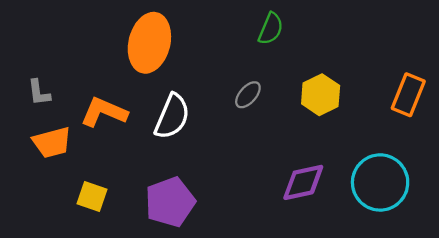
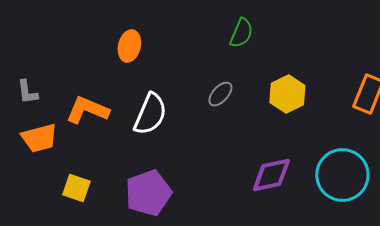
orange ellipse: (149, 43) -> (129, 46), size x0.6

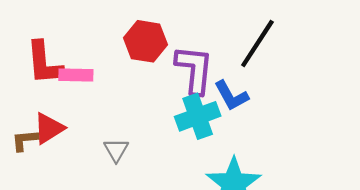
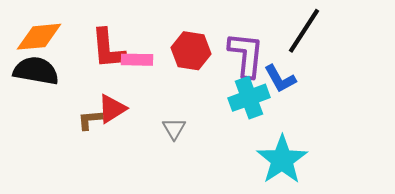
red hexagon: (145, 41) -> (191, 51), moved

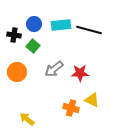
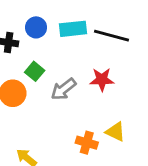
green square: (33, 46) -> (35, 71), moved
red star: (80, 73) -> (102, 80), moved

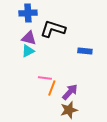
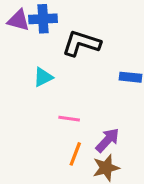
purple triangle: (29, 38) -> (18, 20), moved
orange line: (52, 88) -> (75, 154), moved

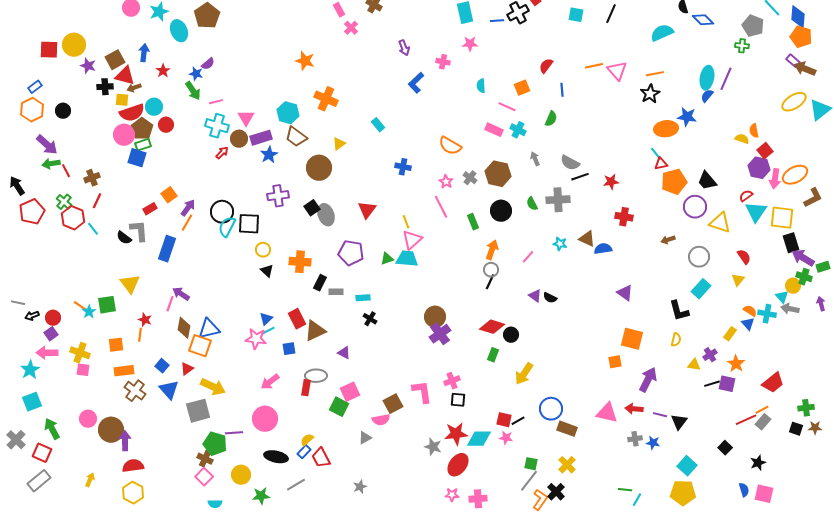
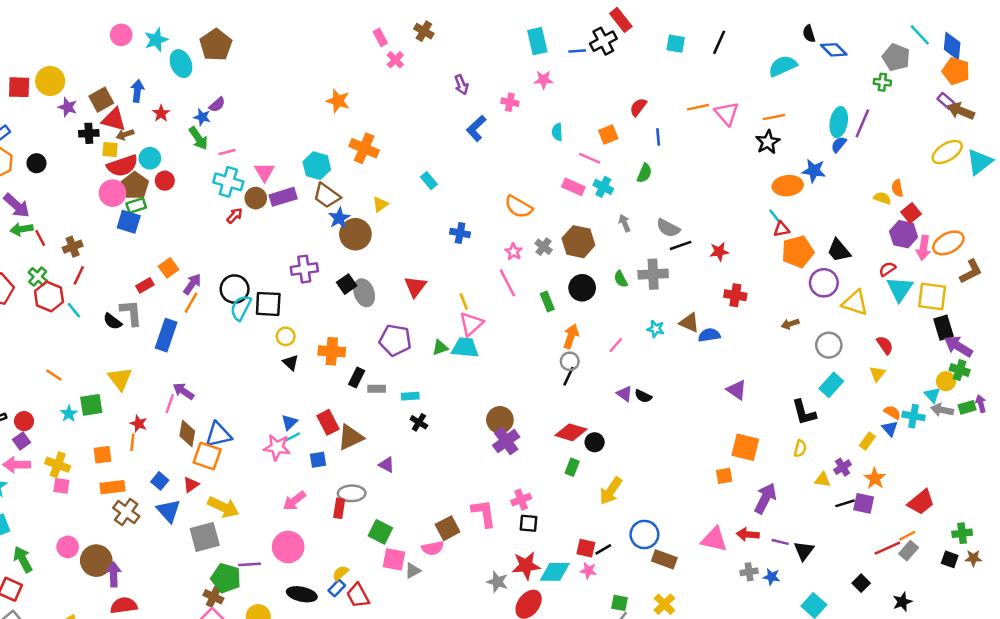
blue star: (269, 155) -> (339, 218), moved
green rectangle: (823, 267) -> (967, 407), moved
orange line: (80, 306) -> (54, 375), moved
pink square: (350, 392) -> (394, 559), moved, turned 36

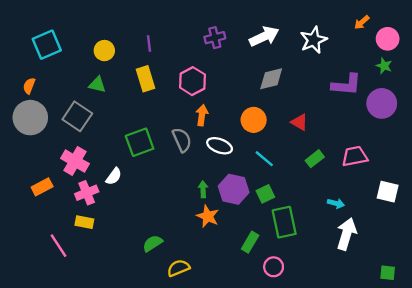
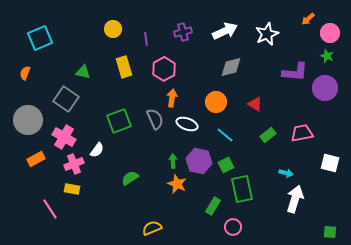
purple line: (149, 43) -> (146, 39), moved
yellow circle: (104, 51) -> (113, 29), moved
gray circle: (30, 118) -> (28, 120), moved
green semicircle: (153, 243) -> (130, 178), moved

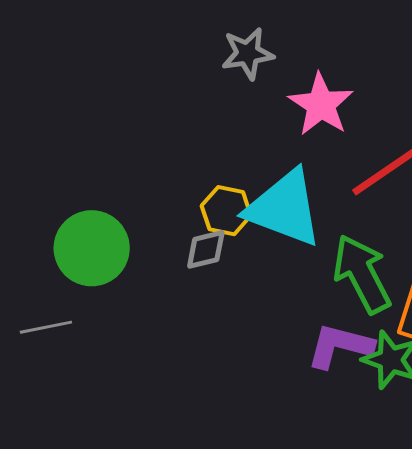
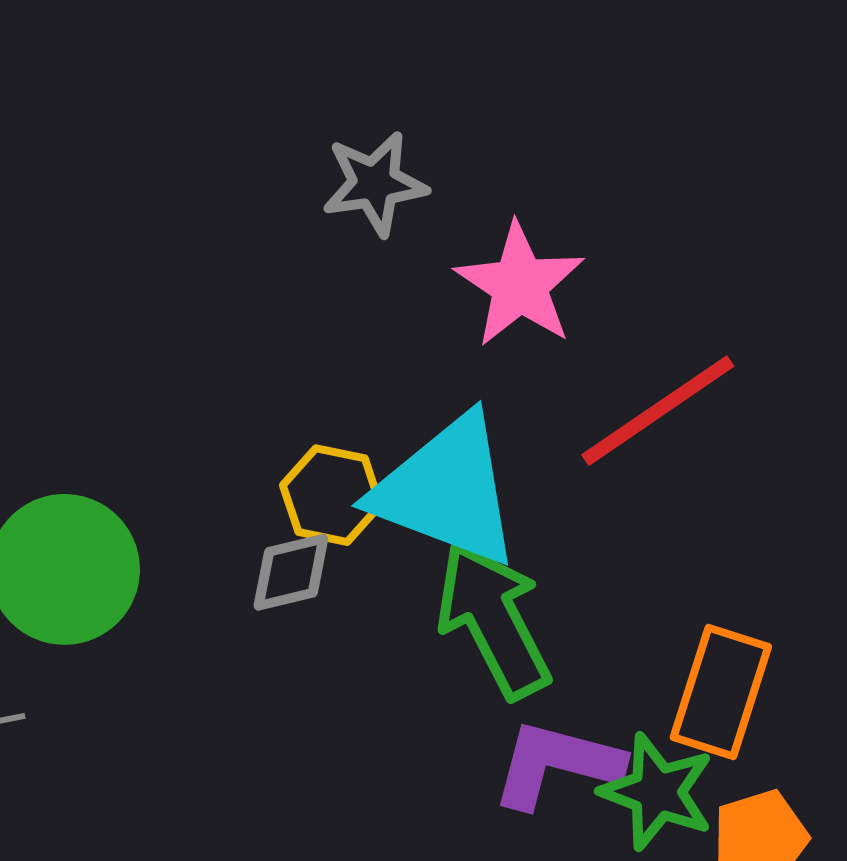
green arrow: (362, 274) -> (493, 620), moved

※

Activity:
For each line above that contains the word "star", give the line as it is written.

Written solution:
red star: (80, 73) -> (102, 80), moved
blue star: (269, 155) -> (339, 218), moved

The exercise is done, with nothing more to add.